[[ Recorded data, beginning ]]

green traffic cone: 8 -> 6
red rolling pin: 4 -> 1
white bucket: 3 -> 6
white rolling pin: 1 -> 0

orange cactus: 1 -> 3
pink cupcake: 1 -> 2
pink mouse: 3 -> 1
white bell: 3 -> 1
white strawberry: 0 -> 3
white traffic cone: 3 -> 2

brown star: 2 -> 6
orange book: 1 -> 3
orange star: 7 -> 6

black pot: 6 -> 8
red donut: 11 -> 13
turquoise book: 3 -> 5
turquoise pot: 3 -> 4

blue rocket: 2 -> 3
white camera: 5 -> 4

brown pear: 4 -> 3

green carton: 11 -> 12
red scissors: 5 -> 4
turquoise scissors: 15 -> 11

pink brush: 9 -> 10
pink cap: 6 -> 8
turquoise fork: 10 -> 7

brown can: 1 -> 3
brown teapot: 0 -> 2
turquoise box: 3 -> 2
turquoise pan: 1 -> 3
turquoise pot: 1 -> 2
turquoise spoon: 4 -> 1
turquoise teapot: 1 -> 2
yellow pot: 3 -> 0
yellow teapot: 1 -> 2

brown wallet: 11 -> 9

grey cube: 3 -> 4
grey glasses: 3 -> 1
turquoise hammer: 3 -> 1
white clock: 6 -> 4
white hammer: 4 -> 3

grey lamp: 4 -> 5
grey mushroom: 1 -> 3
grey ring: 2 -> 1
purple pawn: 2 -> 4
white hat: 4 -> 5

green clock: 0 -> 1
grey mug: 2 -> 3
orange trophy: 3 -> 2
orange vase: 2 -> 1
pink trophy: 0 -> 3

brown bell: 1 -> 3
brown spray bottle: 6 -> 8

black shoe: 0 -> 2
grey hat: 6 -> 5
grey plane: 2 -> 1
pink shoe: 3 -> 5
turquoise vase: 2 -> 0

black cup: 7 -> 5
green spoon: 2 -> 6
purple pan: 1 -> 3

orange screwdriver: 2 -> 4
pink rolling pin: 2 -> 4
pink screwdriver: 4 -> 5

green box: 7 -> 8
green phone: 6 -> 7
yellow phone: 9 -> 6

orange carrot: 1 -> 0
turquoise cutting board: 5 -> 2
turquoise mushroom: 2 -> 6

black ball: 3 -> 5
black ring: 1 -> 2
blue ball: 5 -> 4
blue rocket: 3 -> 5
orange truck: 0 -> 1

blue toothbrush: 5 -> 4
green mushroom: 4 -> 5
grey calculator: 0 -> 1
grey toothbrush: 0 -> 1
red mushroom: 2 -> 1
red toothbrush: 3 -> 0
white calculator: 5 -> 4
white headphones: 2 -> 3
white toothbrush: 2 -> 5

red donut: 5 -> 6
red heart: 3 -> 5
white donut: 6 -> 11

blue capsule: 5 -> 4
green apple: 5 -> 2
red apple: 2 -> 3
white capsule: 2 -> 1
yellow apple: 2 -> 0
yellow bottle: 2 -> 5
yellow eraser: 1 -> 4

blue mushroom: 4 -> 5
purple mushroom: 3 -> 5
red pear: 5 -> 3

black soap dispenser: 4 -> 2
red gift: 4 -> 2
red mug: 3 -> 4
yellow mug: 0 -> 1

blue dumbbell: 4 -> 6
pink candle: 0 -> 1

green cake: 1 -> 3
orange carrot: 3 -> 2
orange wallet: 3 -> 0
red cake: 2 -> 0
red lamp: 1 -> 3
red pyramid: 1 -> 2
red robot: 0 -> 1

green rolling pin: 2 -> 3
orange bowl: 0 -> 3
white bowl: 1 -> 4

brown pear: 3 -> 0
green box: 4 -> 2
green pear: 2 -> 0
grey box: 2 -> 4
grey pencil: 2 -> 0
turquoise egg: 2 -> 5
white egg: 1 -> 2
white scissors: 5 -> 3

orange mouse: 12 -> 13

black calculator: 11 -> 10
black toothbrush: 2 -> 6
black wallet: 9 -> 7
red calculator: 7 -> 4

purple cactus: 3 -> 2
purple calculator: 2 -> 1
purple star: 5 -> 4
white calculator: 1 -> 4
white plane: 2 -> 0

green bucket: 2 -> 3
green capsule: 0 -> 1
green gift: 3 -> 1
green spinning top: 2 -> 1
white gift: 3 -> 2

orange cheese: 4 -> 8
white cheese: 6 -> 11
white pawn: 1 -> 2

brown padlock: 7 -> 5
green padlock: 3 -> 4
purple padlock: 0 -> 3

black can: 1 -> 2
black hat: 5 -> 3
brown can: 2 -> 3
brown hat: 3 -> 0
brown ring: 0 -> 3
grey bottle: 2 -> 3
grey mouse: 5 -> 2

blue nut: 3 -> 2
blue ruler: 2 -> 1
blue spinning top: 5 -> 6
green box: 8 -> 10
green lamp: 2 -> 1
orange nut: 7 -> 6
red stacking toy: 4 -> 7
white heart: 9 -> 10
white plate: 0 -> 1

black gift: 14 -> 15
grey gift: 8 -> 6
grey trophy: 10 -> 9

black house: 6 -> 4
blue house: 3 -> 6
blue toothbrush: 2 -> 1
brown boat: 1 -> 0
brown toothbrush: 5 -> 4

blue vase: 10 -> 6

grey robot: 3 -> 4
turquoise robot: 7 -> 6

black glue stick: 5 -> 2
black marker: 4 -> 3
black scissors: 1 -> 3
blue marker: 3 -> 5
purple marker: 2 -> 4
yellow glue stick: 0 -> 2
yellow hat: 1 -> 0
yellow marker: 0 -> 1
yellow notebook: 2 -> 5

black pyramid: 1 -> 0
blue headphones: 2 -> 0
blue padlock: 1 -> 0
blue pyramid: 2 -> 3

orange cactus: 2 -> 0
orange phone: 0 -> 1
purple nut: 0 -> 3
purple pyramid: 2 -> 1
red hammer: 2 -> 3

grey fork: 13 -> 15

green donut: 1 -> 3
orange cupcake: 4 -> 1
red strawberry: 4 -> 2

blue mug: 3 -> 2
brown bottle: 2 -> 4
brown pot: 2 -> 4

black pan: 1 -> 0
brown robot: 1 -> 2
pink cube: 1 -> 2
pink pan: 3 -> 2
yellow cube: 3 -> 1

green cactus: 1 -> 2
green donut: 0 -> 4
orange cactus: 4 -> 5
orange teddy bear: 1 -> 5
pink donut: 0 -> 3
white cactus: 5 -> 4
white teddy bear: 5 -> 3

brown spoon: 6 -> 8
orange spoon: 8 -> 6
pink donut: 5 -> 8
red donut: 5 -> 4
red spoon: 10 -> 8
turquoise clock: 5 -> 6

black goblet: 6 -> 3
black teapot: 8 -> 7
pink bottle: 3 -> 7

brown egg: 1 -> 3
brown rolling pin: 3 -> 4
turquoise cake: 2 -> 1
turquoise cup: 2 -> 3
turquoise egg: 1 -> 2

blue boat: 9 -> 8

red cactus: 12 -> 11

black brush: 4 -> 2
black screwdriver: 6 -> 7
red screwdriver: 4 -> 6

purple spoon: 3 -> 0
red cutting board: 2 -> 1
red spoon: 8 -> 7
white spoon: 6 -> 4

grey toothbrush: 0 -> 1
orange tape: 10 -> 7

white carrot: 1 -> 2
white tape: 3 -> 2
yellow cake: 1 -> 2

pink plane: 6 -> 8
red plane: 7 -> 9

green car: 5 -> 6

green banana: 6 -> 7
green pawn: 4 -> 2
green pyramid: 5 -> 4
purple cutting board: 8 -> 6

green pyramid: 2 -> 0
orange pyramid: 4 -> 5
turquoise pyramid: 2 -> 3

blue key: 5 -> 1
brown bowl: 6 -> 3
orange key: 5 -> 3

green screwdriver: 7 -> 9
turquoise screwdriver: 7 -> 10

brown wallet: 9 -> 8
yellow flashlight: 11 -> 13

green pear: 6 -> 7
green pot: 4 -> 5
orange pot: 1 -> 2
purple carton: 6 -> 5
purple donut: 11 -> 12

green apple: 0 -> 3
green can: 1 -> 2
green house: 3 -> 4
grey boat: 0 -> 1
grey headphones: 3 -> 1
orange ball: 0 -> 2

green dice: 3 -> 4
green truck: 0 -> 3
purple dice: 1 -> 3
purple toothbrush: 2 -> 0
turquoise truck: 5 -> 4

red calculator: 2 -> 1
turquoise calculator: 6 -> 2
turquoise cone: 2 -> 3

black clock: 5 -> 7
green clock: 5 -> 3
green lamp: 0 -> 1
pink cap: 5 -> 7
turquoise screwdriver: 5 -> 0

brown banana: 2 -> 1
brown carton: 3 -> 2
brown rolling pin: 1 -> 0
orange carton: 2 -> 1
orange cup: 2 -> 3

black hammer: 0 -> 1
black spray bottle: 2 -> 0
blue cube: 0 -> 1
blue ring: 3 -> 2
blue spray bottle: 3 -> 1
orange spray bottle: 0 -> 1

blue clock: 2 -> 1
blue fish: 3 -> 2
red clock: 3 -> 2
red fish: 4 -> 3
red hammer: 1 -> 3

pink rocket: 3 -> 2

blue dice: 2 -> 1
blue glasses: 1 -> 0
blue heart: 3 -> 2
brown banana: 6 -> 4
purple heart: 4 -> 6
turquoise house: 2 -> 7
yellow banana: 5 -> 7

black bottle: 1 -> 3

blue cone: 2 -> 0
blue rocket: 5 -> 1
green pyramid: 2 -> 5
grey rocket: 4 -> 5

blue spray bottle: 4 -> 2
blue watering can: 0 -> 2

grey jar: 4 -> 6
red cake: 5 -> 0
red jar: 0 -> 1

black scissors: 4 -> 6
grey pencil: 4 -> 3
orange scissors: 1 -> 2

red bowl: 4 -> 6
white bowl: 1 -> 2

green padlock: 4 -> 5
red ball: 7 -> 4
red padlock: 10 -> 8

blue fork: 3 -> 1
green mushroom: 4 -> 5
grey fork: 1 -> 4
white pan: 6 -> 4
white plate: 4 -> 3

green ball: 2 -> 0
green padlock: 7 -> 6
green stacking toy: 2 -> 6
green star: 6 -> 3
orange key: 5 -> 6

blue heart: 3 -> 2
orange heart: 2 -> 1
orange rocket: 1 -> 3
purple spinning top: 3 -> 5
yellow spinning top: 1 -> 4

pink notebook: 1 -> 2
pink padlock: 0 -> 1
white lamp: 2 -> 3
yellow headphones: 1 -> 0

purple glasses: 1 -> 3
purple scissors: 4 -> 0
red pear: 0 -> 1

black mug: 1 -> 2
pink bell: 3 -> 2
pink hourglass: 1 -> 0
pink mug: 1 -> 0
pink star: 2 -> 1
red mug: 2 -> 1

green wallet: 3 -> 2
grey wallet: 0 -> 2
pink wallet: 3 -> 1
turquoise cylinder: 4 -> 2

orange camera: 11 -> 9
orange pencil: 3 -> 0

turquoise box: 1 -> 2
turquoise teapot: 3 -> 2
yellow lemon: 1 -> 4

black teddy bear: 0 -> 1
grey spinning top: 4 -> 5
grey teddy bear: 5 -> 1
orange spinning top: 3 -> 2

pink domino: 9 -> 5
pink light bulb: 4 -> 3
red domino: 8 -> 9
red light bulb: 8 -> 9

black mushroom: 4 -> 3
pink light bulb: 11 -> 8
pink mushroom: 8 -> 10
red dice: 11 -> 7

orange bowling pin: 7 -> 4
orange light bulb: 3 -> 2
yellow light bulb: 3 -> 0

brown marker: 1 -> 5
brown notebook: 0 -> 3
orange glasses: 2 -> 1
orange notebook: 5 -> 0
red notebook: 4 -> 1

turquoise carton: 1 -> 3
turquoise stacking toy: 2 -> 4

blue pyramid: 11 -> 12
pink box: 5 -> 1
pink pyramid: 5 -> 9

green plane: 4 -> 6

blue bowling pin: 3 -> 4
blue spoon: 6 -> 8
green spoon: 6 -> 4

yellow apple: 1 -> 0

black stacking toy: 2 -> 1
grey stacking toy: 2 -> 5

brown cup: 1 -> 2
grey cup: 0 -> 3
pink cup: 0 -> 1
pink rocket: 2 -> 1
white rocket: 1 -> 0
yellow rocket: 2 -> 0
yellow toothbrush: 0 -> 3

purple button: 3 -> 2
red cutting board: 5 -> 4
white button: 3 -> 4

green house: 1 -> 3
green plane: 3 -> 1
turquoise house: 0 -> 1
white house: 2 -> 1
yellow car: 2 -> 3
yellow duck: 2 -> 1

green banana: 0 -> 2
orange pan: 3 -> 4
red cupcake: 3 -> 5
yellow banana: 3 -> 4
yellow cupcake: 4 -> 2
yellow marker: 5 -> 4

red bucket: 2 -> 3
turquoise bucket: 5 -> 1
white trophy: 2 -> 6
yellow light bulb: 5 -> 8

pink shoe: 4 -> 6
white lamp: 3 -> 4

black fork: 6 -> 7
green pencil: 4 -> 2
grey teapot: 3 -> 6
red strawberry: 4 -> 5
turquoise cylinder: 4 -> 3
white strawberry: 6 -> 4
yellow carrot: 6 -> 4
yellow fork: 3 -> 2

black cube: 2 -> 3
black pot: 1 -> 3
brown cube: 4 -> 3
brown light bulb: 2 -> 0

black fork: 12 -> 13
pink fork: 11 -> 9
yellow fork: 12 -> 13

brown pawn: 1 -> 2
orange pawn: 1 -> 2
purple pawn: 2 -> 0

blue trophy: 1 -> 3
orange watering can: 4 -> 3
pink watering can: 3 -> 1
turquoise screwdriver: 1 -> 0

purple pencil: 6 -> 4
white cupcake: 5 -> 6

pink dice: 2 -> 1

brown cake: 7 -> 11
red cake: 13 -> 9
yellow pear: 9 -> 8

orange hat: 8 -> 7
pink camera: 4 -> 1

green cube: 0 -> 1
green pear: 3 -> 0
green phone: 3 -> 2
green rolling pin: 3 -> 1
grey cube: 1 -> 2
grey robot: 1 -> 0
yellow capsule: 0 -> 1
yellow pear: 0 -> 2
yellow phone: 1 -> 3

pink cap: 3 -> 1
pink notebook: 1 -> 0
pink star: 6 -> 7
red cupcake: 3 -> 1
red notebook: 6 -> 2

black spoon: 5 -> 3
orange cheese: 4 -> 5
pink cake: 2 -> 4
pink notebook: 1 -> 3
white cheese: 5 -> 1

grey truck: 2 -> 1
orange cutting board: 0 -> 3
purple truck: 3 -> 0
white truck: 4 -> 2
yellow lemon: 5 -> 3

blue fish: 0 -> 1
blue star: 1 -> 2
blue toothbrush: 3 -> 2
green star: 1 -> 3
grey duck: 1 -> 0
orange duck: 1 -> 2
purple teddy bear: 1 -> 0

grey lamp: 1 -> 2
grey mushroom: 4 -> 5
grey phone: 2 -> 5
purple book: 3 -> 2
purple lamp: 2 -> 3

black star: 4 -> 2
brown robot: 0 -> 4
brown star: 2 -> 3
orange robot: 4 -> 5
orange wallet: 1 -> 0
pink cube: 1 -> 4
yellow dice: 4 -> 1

[[ Recorded data, end ]]

Looking at the records above, which lines contain "capsule"? Copy those lines.

blue capsule: 5 -> 4
white capsule: 2 -> 1
green capsule: 0 -> 1
yellow capsule: 0 -> 1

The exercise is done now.